(Object matching data)
■ ■ ■
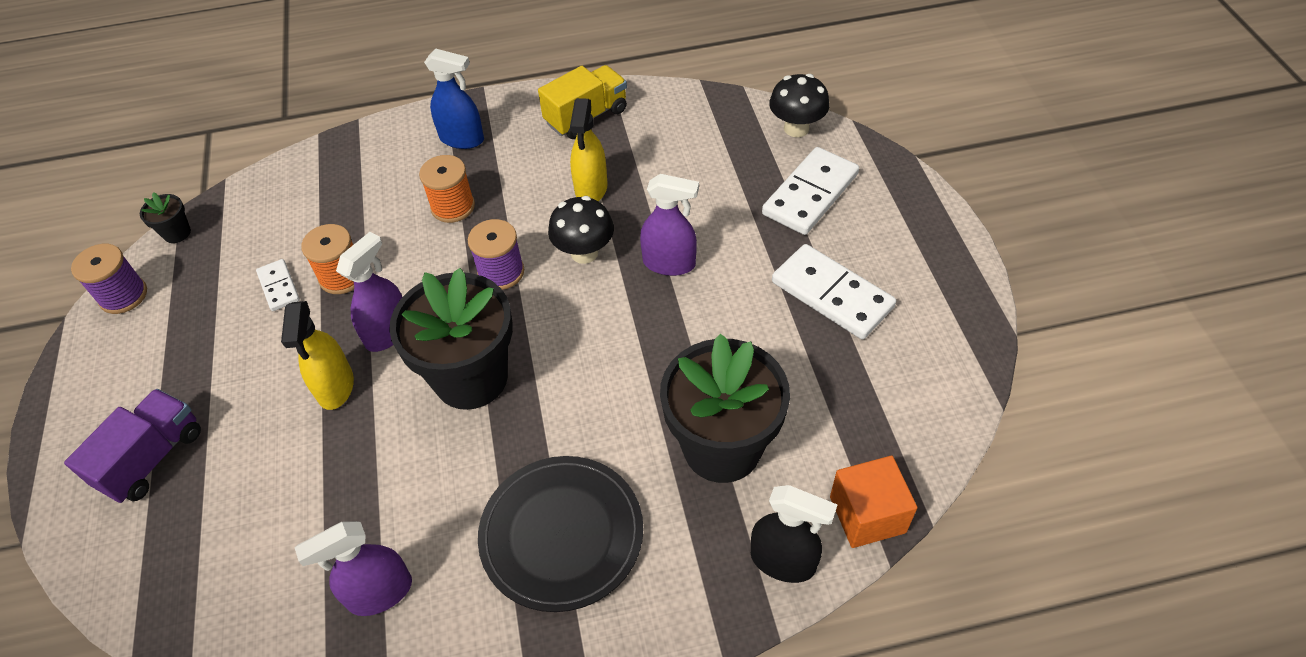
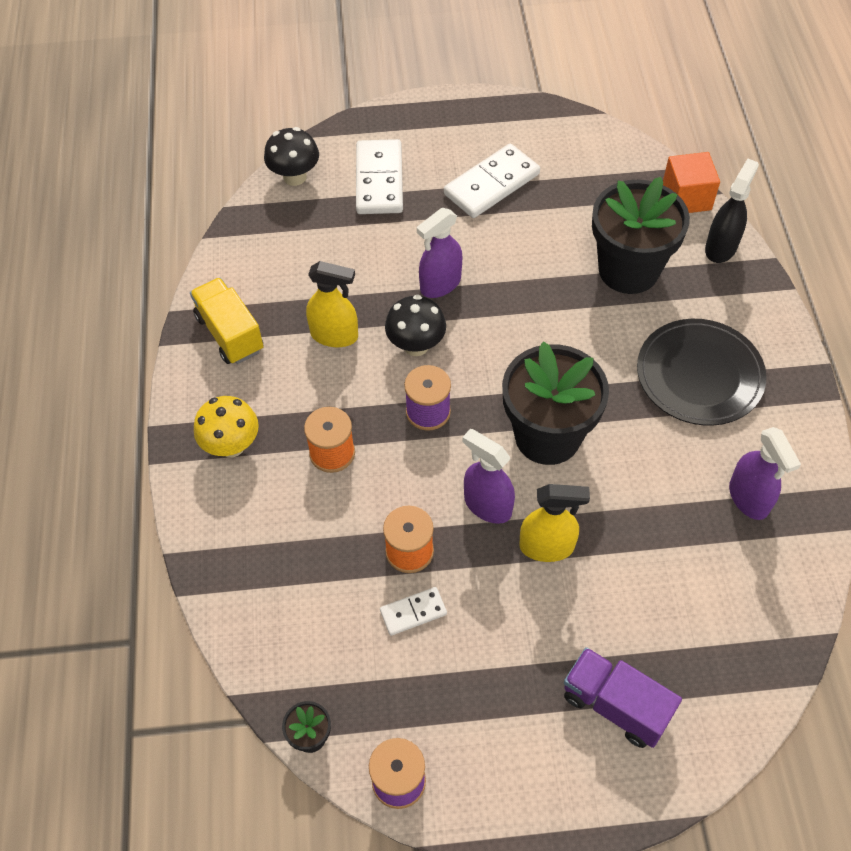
camera: 85 degrees left, 5 degrees up
(462, 139) = (231, 445): blue spray bottle -> yellow mushroom
(669, 263) = (440, 284): purple spray bottle -> purple spray bottle turned 150 degrees counterclockwise
(810, 194) = (379, 180): white domino -> white domino turned 45 degrees clockwise

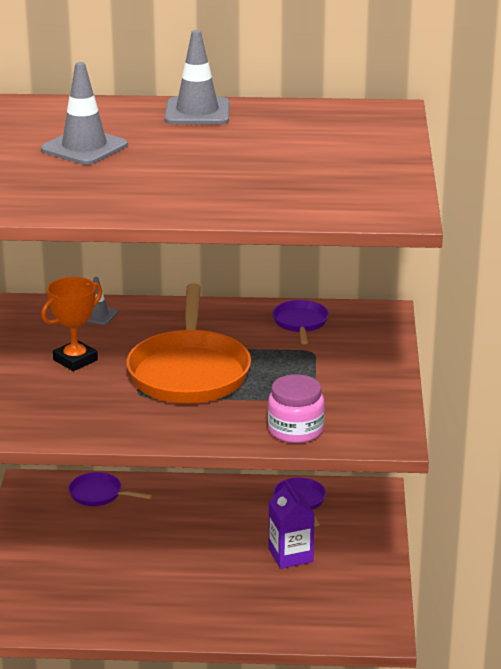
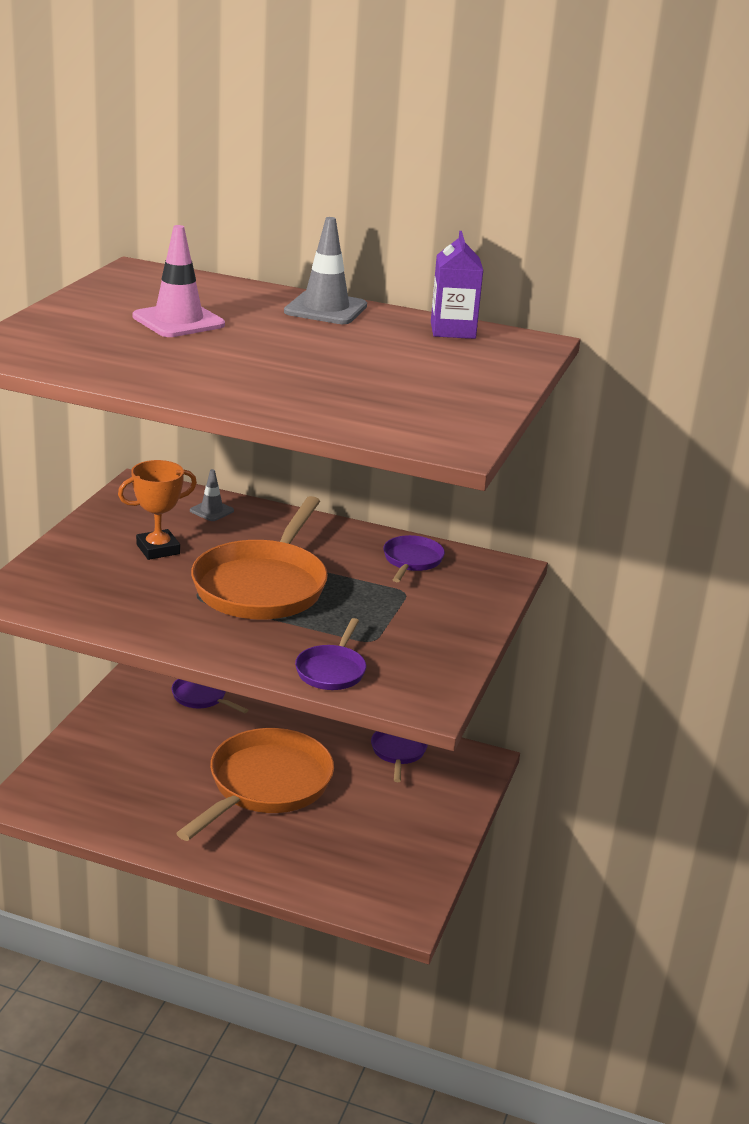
camera: 15 degrees right, 0 degrees up
(84, 148) = (178, 321): grey traffic cone -> pink traffic cone
(201, 557) = (266, 785): none -> orange pan
(290, 555) = (357, 806): purple carton -> purple carton (453, 330)
(295, 430) = (332, 670): pink jar -> purple pan

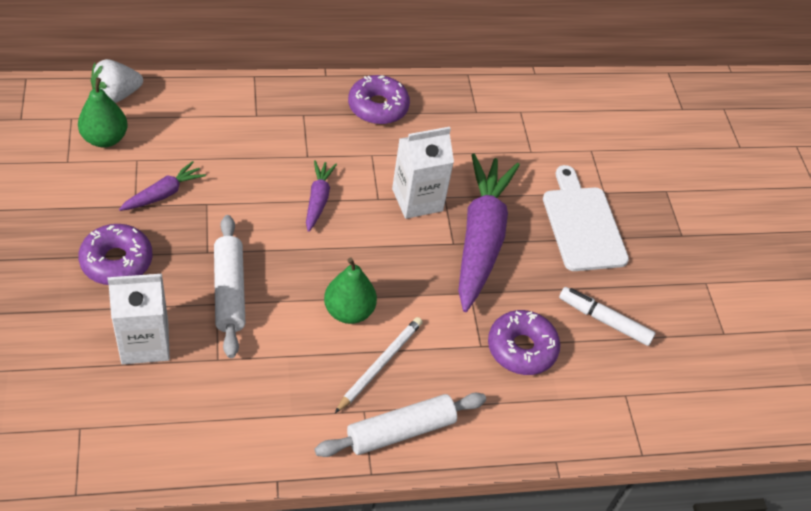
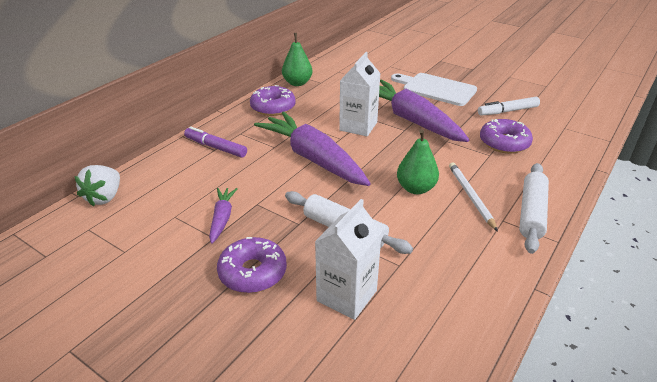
camera: 40 degrees left, 15 degrees down
(105, 139) = (133, 222): green pear -> green pear (297, 83)
(261, 114) = (215, 147): none -> purple marker
(318, 200) = (313, 159): purple carrot -> purple carrot, size x2.14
■ ■ ■
▸ **Task requirements**
Reproduce, word for word, the lines from the one containing "(290, 555) = (357, 806): purple" through the final line above. Leave every picture out.

▸ **Expected answer**
(290, 555) = (357, 806): purple carton -> purple carton (453, 330)
(295, 430) = (332, 670): pink jar -> purple pan

camera: 40 degrees left, 15 degrees down
(105, 139) = (133, 222): green pear -> green pear (297, 83)
(261, 114) = (215, 147): none -> purple marker
(318, 200) = (313, 159): purple carrot -> purple carrot, size x2.14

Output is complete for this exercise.